● **Assigned task**
Set down, character for character, everything in the records below from the line holding "green button: 8 -> 6" down to the line holding "yellow light bulb: 2 -> 0", and no other line.

● **Material to process**
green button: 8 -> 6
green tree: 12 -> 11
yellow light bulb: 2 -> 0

--

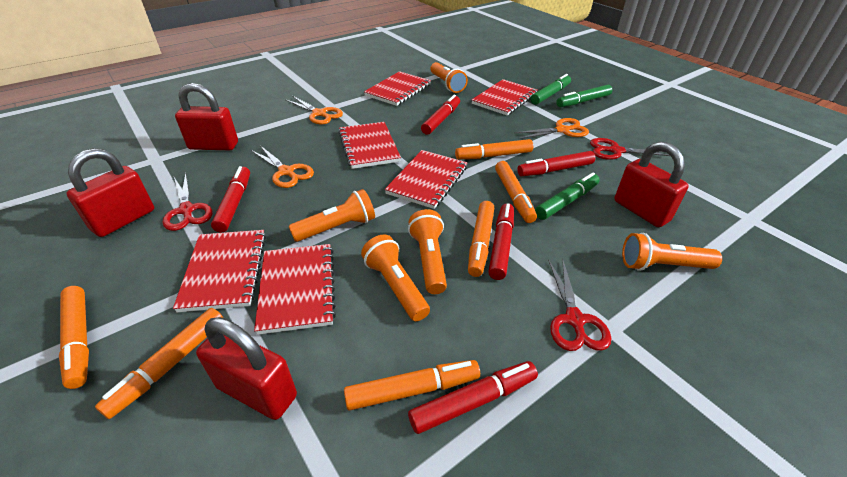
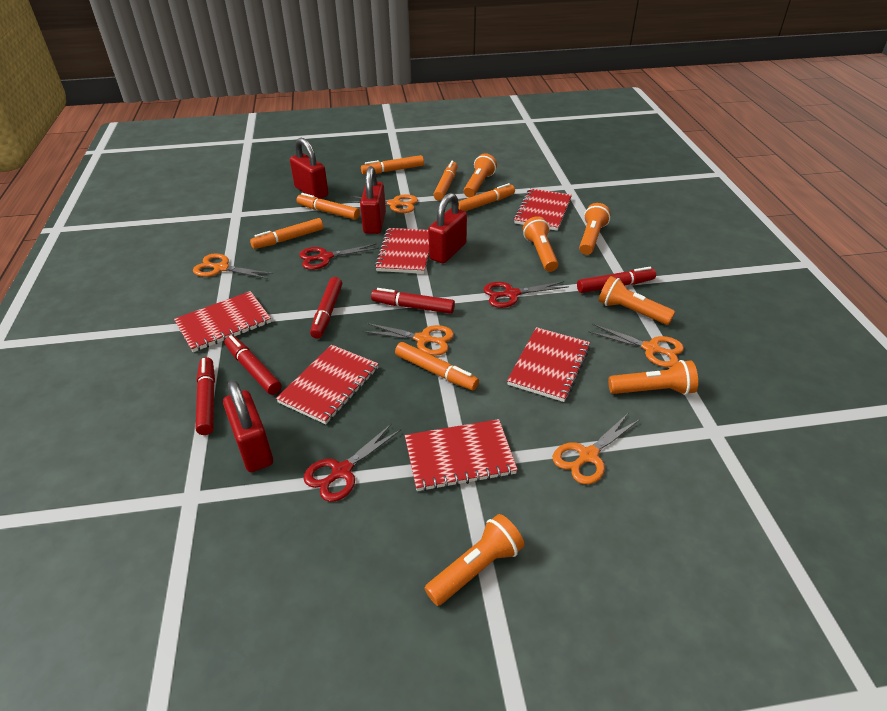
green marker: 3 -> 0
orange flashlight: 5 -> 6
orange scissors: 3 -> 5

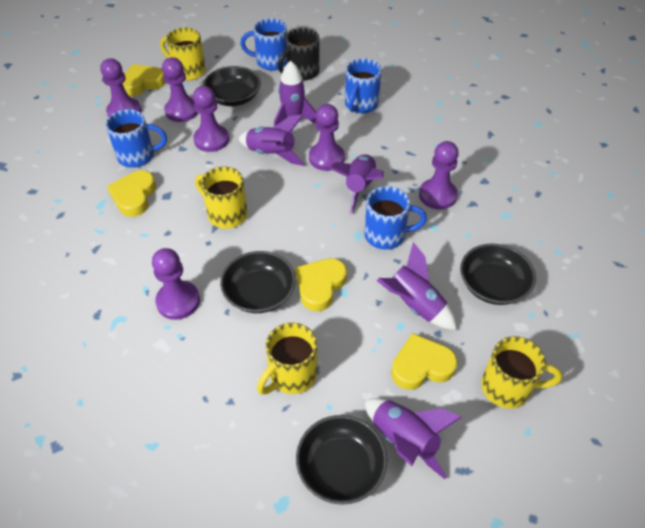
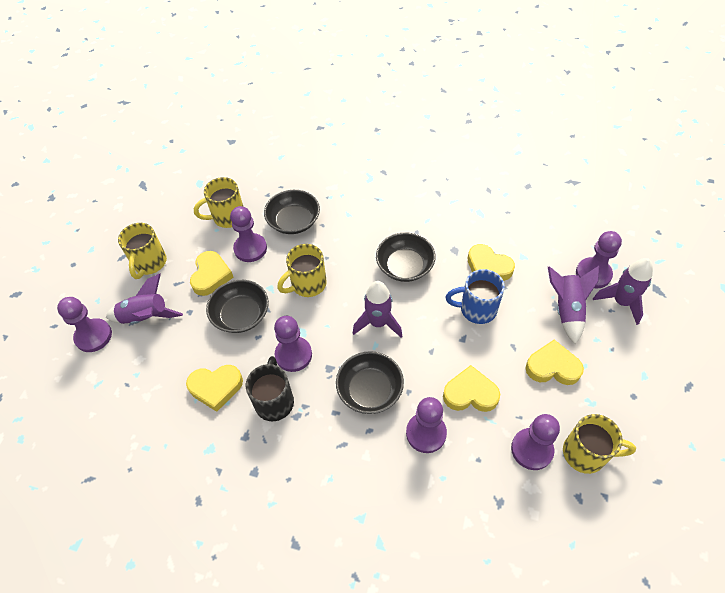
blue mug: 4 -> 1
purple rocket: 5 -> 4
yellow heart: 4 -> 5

--

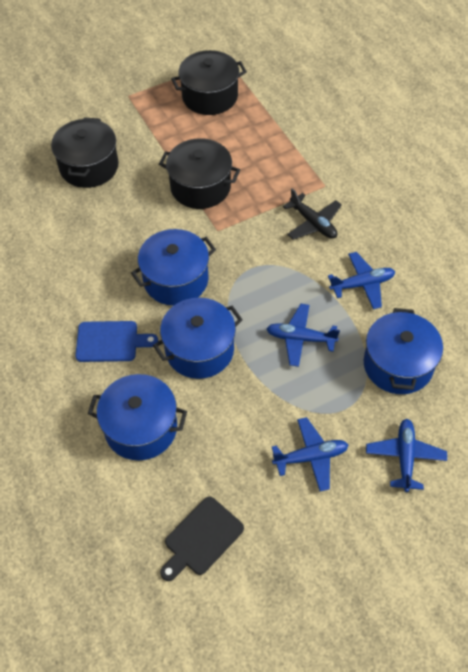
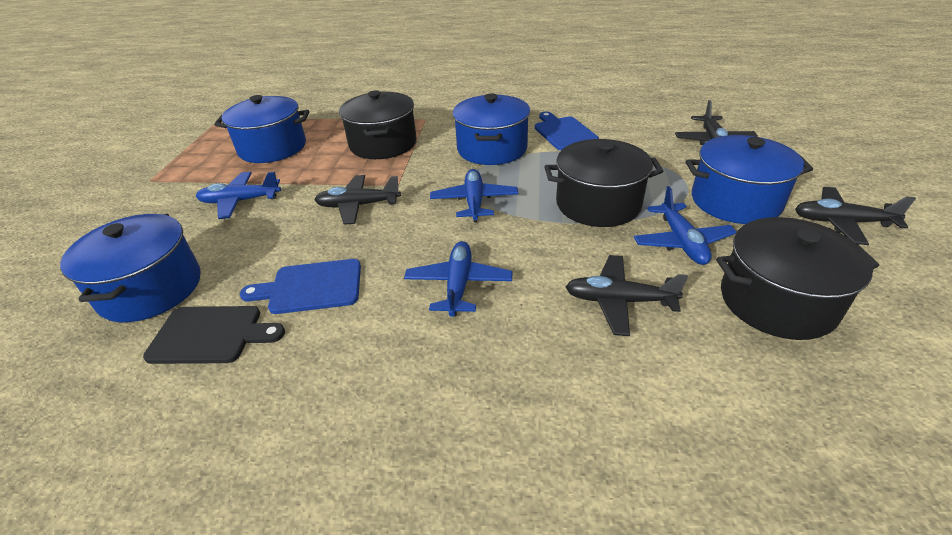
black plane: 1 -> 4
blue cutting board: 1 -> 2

● **Problem solution**
green button: 8 -> 6
green tree: 12 -> 11
yellow light bulb: 2 -> 0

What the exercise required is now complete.